> _Records supplied_
-- Opening Marker --

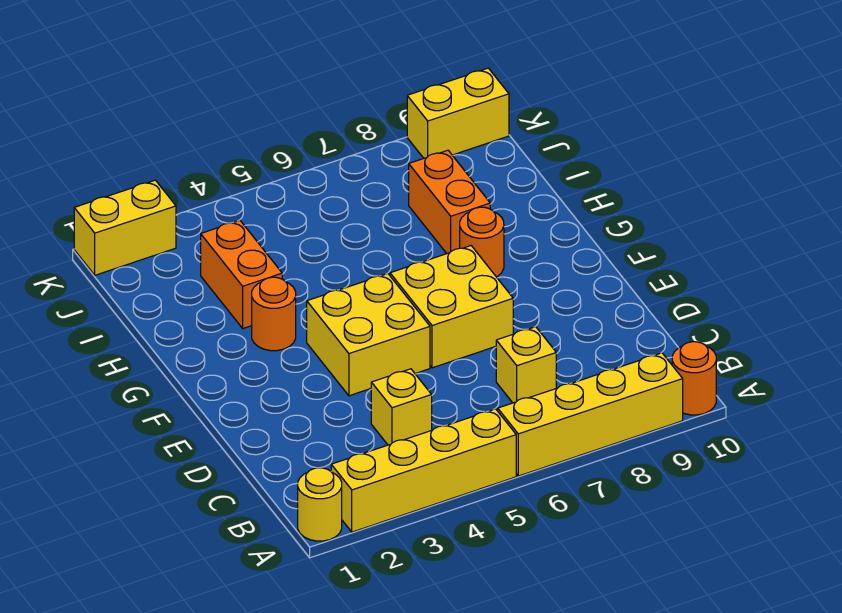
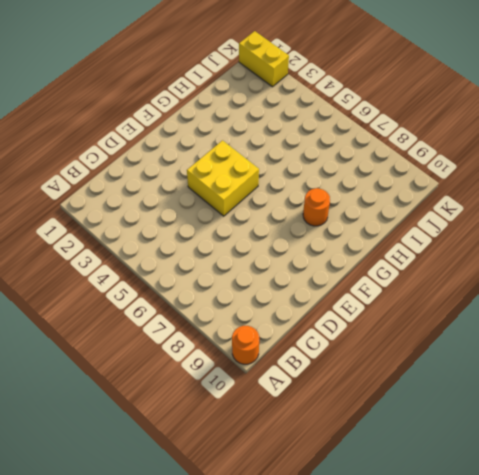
none -> yellow round brick A1 level 1
none -> yellow brick A2:A5 level 1
none -> yellow brick A6:A9 level 1

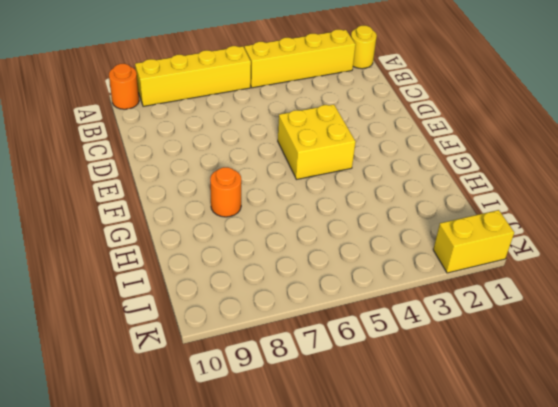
none -> yellow brick C4 level 1
none -> yellow brick C7 level 1
none -> yellow brick E6:F7 level 1

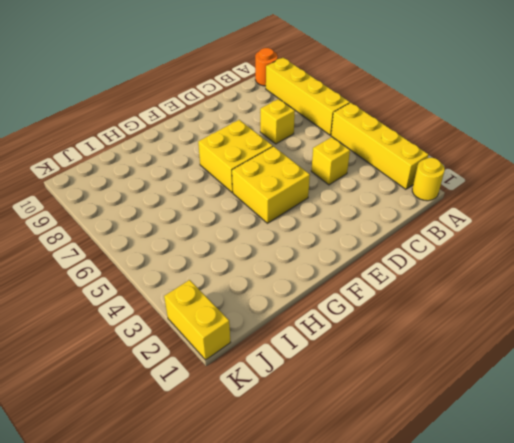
none -> orange round brick G3 level 1
none -> orange round brick G8 level 1
none -> orange brick H3:I3 level 1

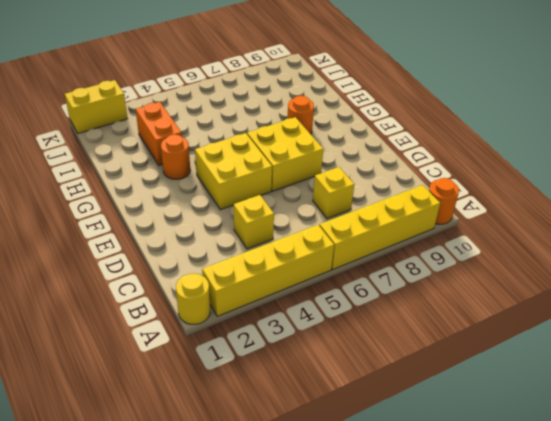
none -> orange brick H8:I8 level 1
none -> yellow brick K9:K10 level 1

-- Closing Marker --

> _About this exercise_
Repeat exactly, please: transcribe each entry and leave out the pictures.

> _Response for this exercise_
none -> yellow round brick A1 level 1
none -> yellow brick A2:A5 level 1
none -> yellow brick A6:A9 level 1

none -> yellow brick C4 level 1
none -> yellow brick C7 level 1
none -> yellow brick E6:F7 level 1

none -> orange round brick G3 level 1
none -> orange round brick G8 level 1
none -> orange brick H3:I3 level 1

none -> orange brick H8:I8 level 1
none -> yellow brick K9:K10 level 1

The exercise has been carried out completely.